» **RECORDS FOR THIS EXERCISE**
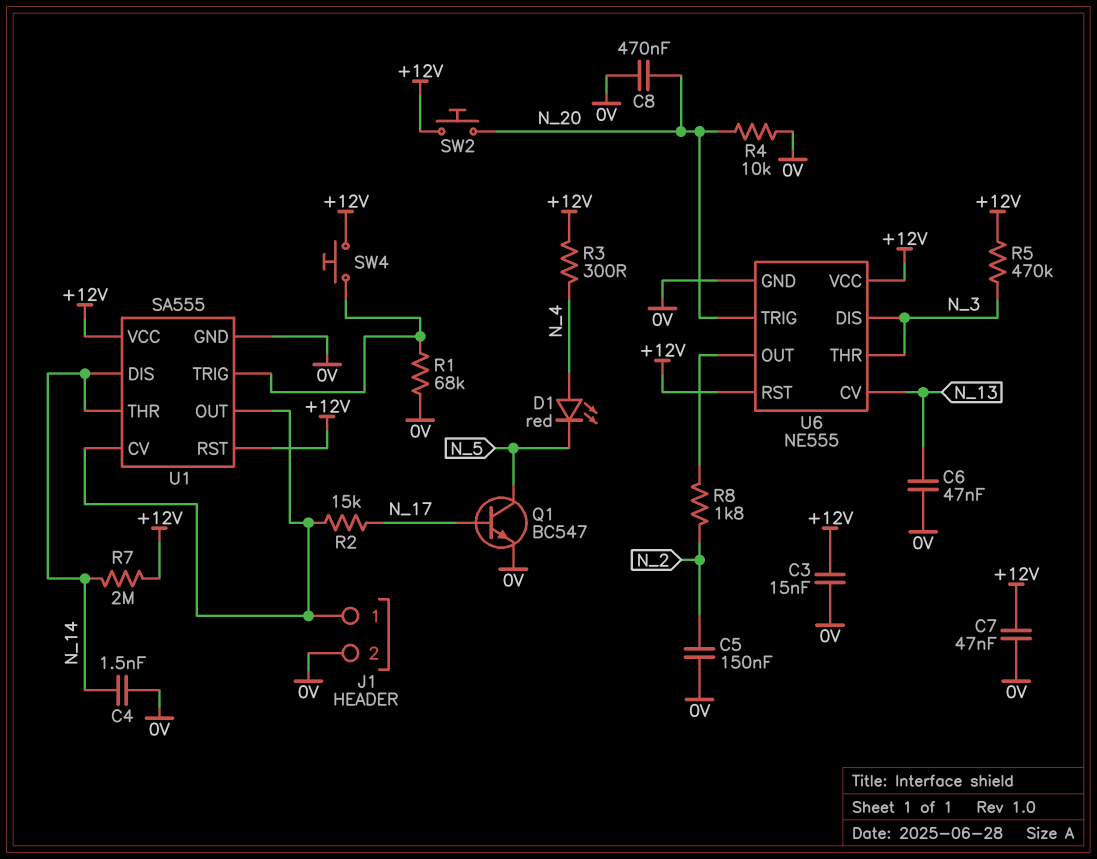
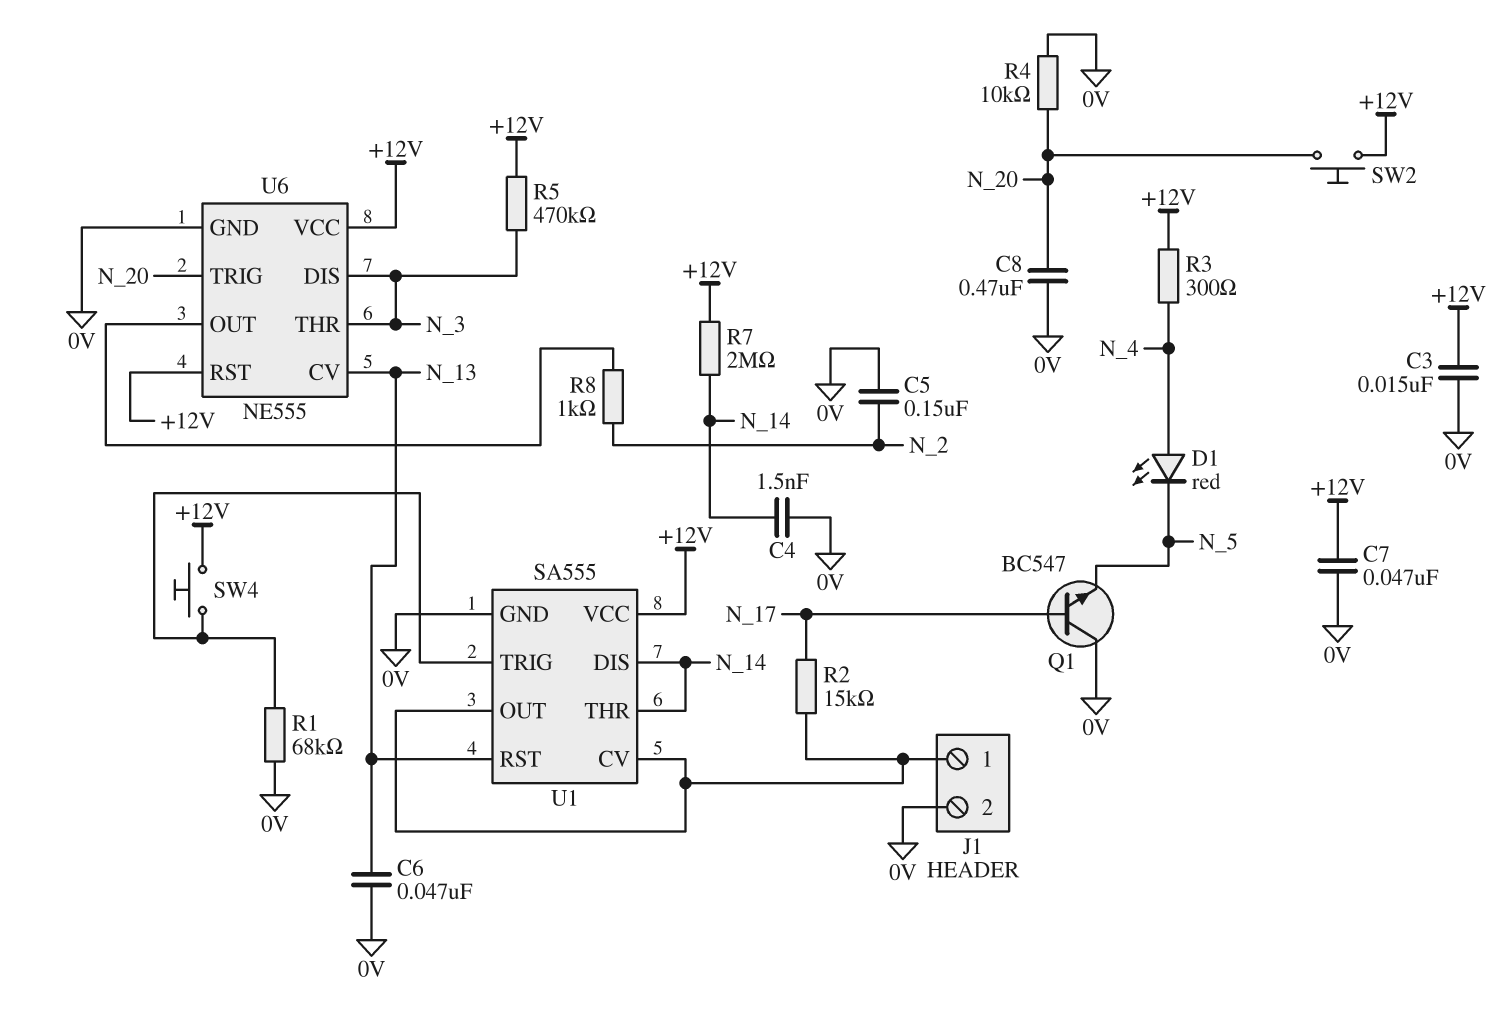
Q1: NPN BC547 (B N_17, C N_5, E 0V) -> NPN BC547 (B N_17, C 0V, E N_5)
R8: 1.8k (N_2, U6/OUT) -> 1k (N_2, U6/OUT)
U1 pin RST: +12V -> N_13

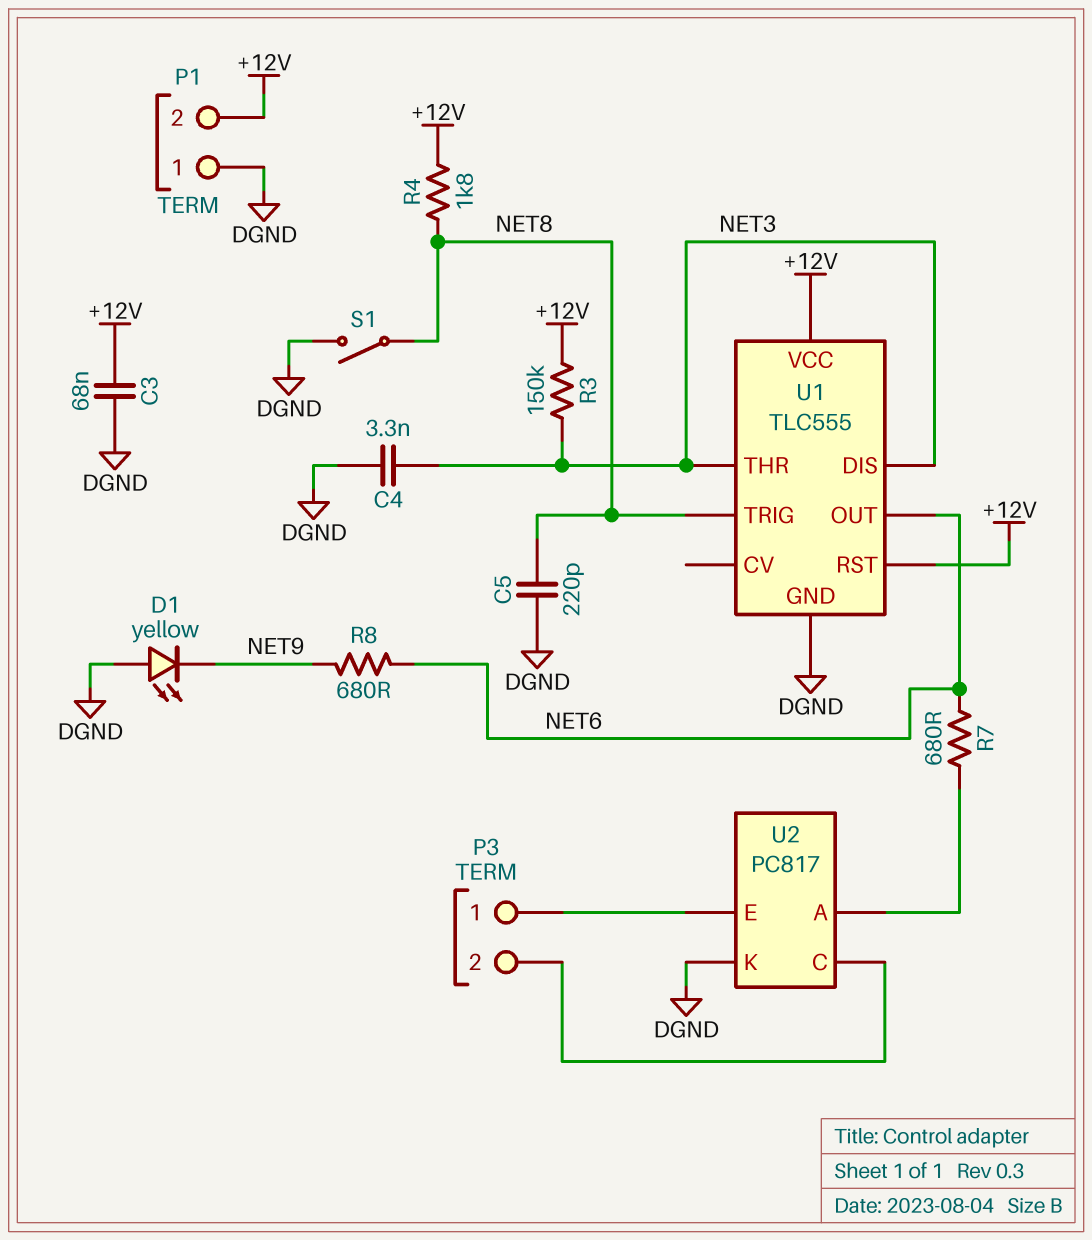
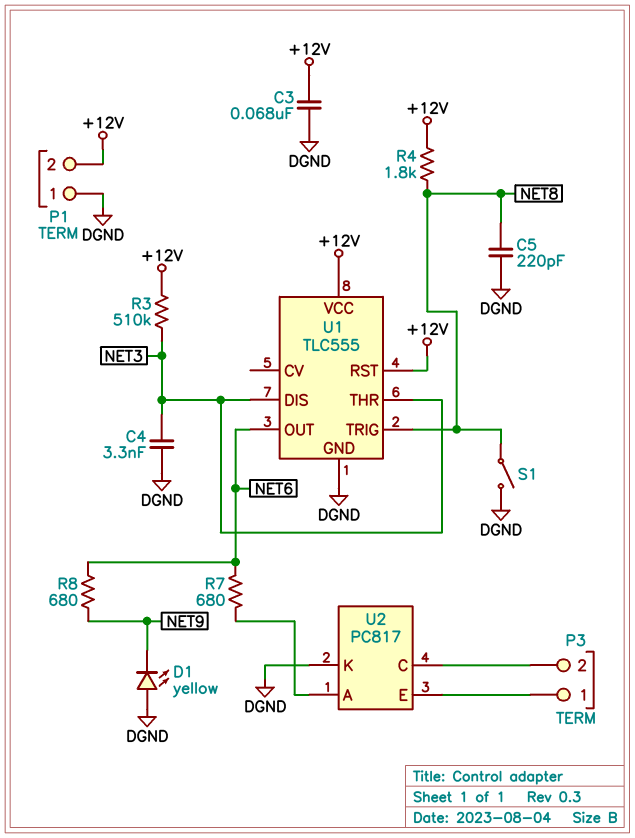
R3: 150k (+12V, NET3) -> 510k (+12V, NET3)

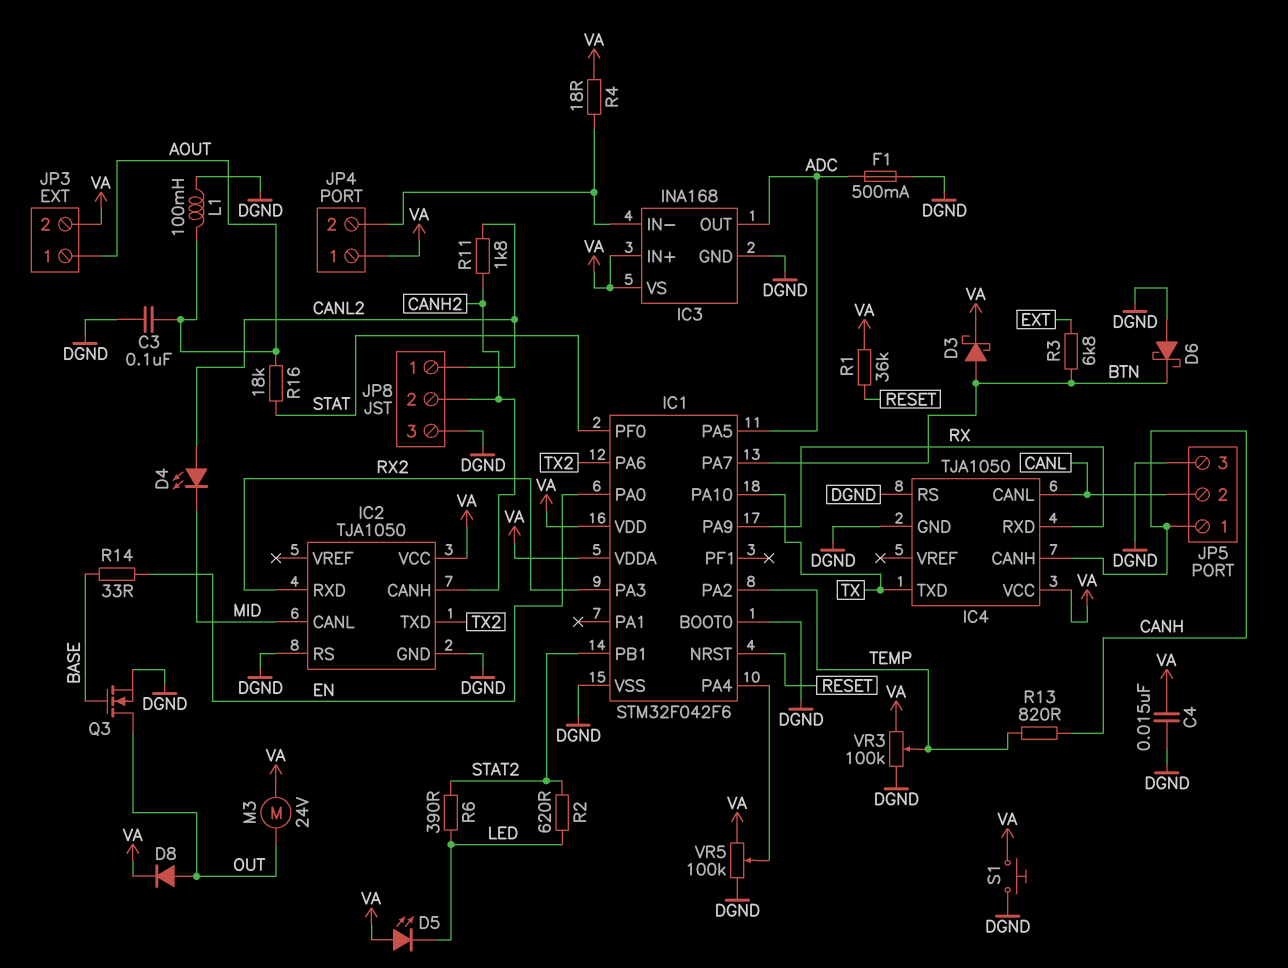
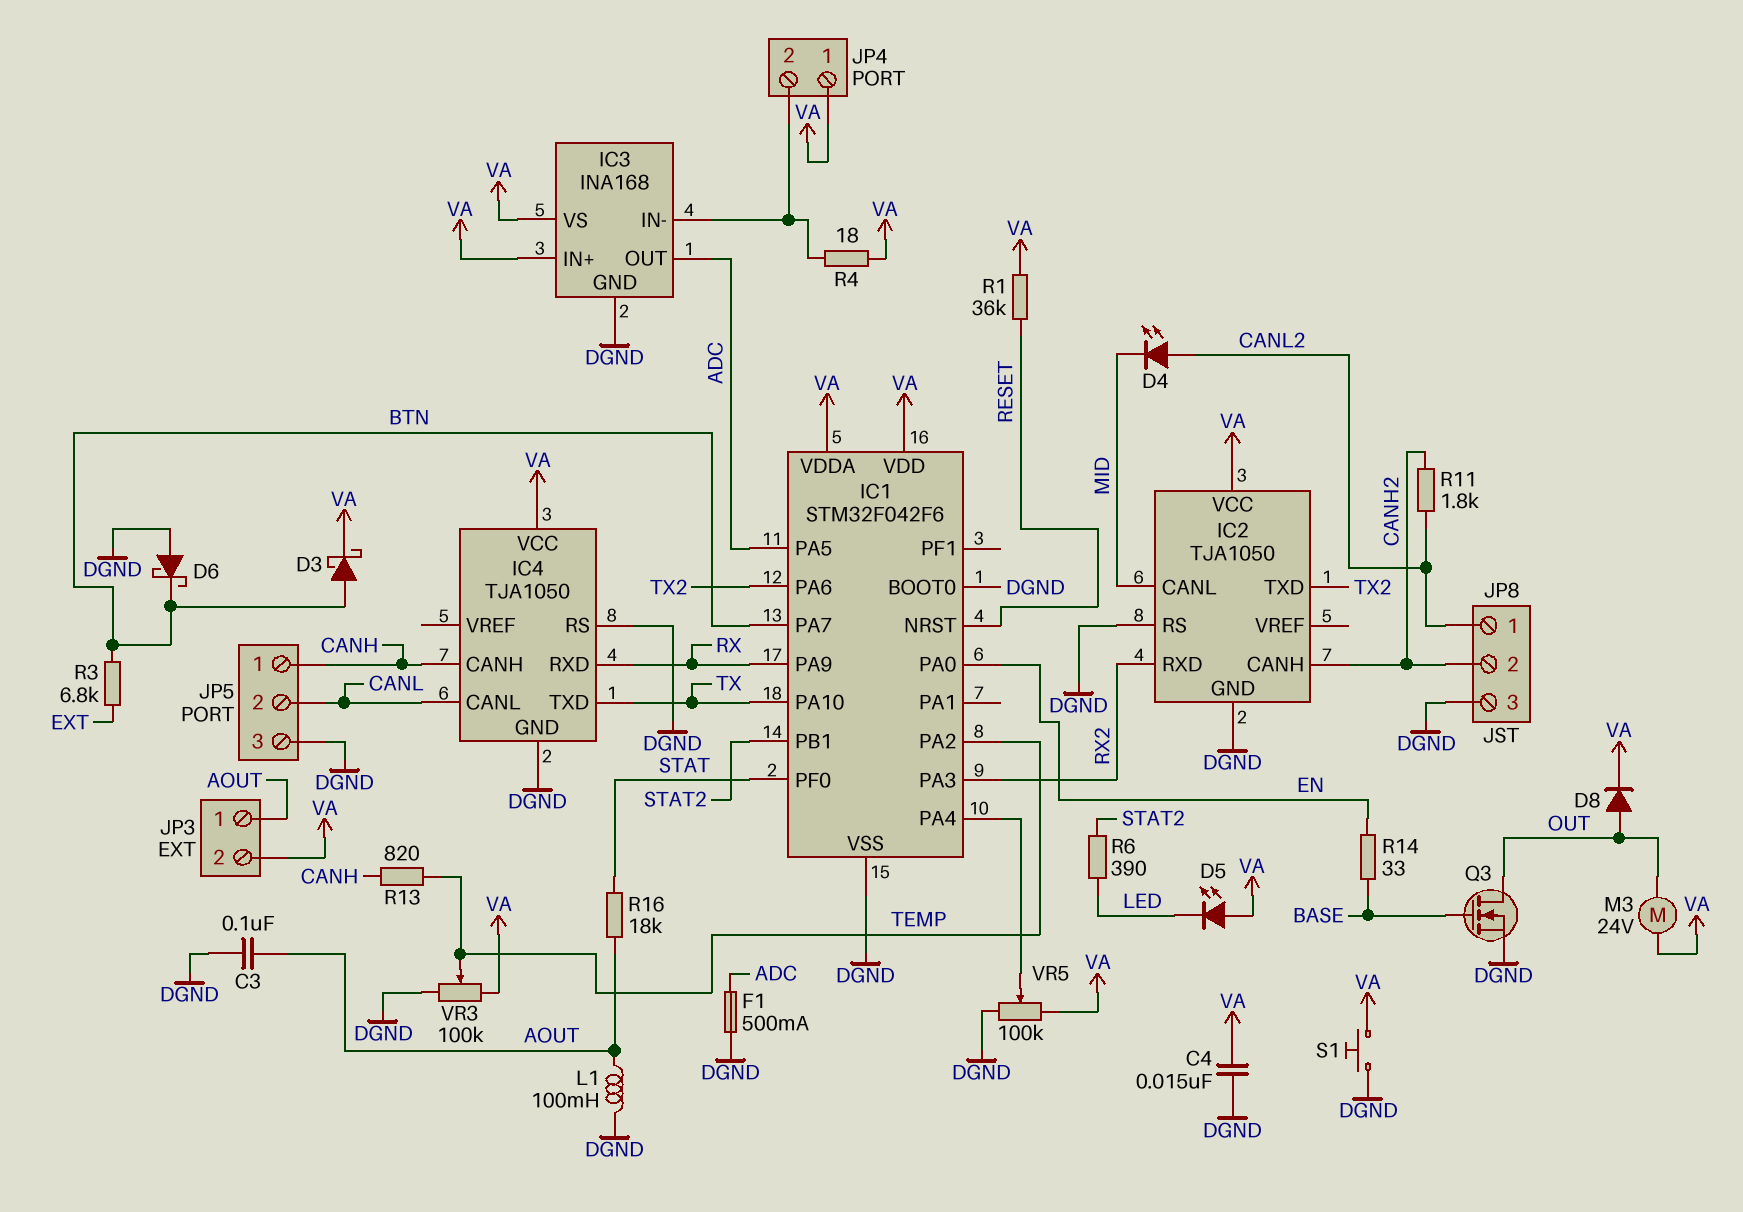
R2: 620 (LED, STAT2) -> none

» **PROBLEM**
Each record must appear again exactly as written above, without its pictures.

» **RESPONSE BOX**
Q1: NPN BC547 (B N_17, C N_5, E 0V) -> NPN BC547 (B N_17, C 0V, E N_5)
R8: 1.8k (N_2, U6/OUT) -> 1k (N_2, U6/OUT)
U1 pin RST: +12V -> N_13

R3: 150k (+12V, NET3) -> 510k (+12V, NET3)

R2: 620 (LED, STAT2) -> none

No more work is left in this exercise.